---------- Records provided ----------

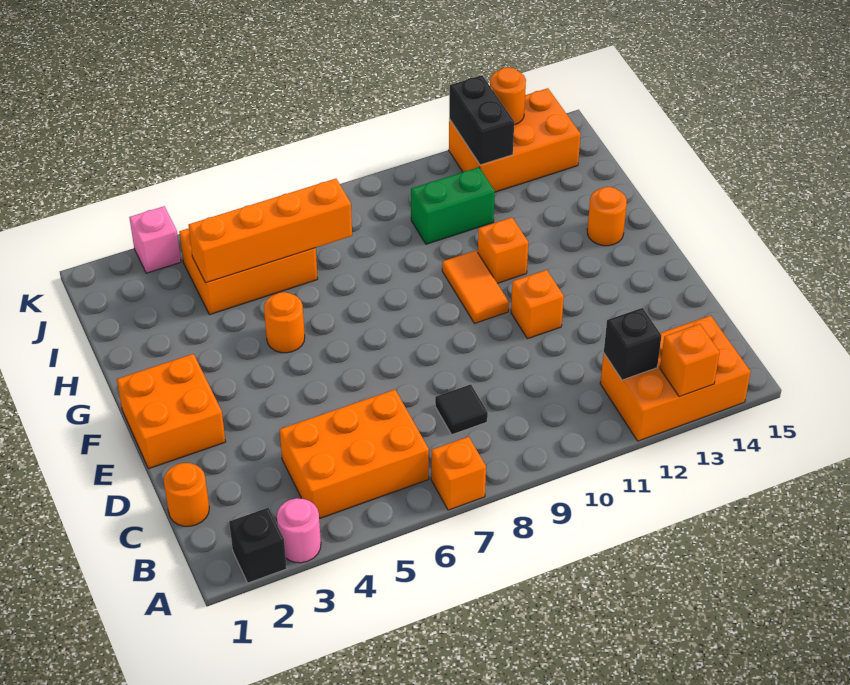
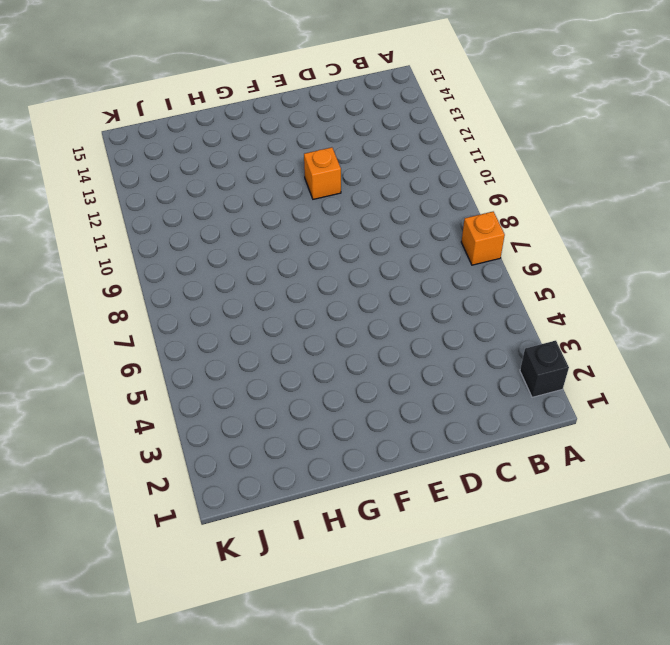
none -> pink 1x1 round brick [277,498,321,563]
none -> orange 2x3 brick [600,315,751,441]
none -> orange 2x3 brick [280,390,429,519]

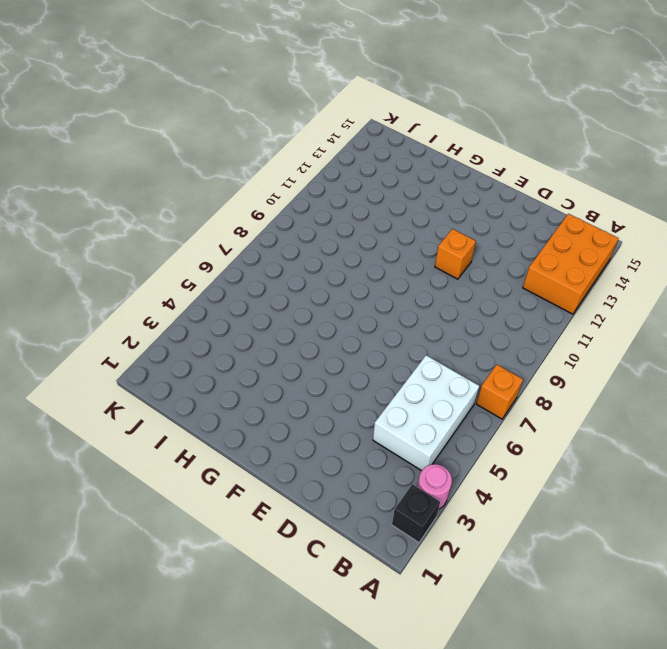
white 2x3 brick [373,355,479,471] -> orange 2x3 brick [280,390,429,519]
none -> orange 1x1 round brick [164,463,209,526]
none -> black 1x1 tile [435,384,488,434]
none -> orange 2x2 brick [117,354,226,469]

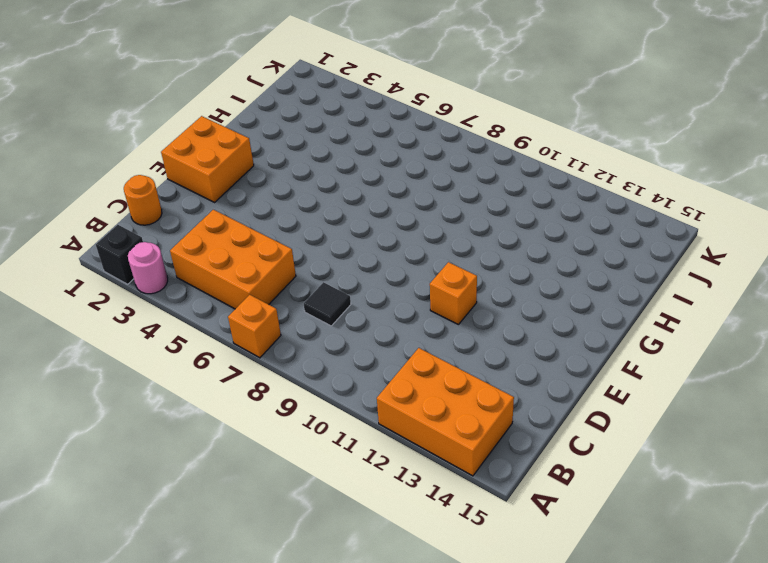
none -> orange 1x2 tile [442,250,509,323]
none -> orange 1x1 round brick [264,292,305,353]
none -> orange 1x1 brick [478,217,528,283]

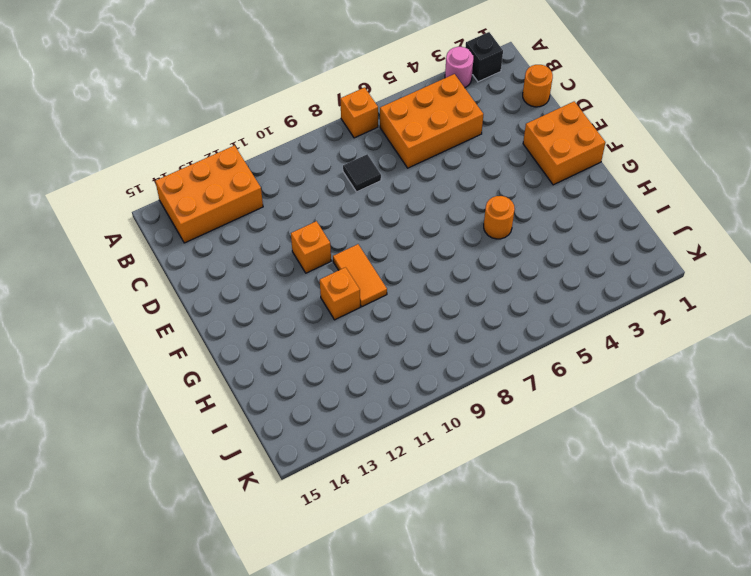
none -> orange 1x1 round brick [587,187,627,246]
none -> orange 2x3 brick [179,228,318,315]
none -> green 1x2 brick [411,167,495,244]

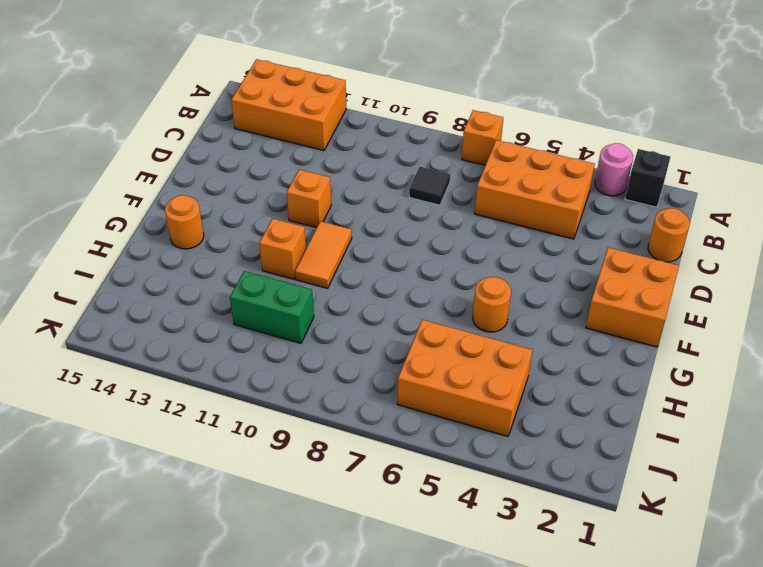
none -> orange 2x3 brick [449,88,581,192]
none -> pink 1x1 brick [129,206,181,273]
none -> orange 1x1 brick [660,324,720,397]

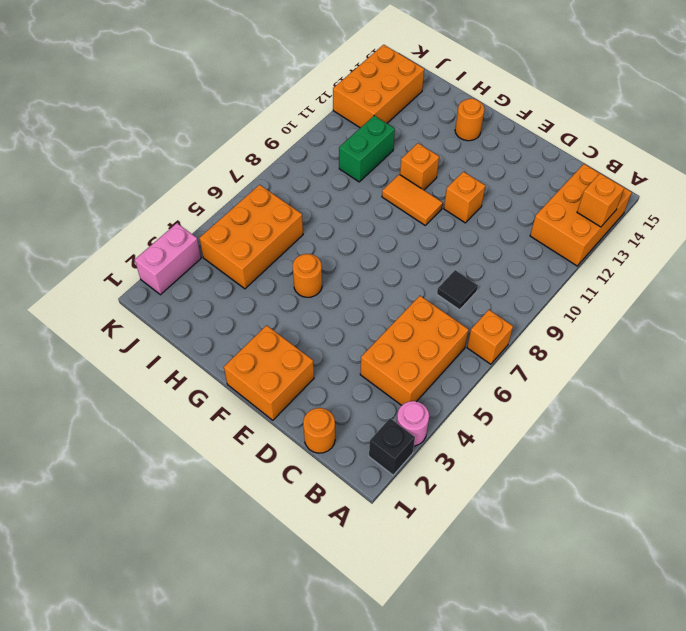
pink 1x2 brick [135,223,201,295] -> pink 1x1 brick [129,206,181,273]
none -> black 1x1 brick [604,308,661,380]
none -> orange 1x4 brick [188,179,352,283]
none -> black 1x2 brick [449,75,514,165]

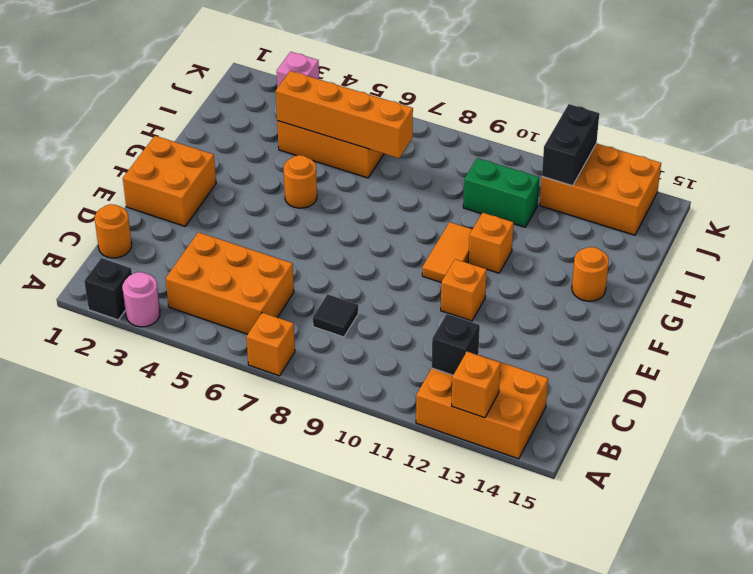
none -> orange 1x1 round brick [490,67,526,125]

----------

**Problem details**
The range to transcribe runs from the line holding "none -> orange 2x2 brick [117,354,226,469]" through the final line of the data above; copy it exactly and exclude the pictures.

**Solution to the problem**
none -> orange 2x2 brick [117,354,226,469]

none -> orange 1x2 tile [442,250,509,323]
none -> orange 1x1 round brick [264,292,305,353]
none -> orange 1x1 brick [478,217,528,283]

none -> orange 1x1 round brick [587,187,627,246]
none -> orange 2x3 brick [179,228,318,315]
none -> green 1x2 brick [411,167,495,244]

none -> orange 2x3 brick [449,88,581,192]
none -> pink 1x1 brick [129,206,181,273]
none -> orange 1x1 brick [660,324,720,397]

pink 1x2 brick [135,223,201,295] -> pink 1x1 brick [129,206,181,273]
none -> black 1x1 brick [604,308,661,380]
none -> orange 1x4 brick [188,179,352,283]
none -> black 1x2 brick [449,75,514,165]

none -> orange 1x1 round brick [490,67,526,125]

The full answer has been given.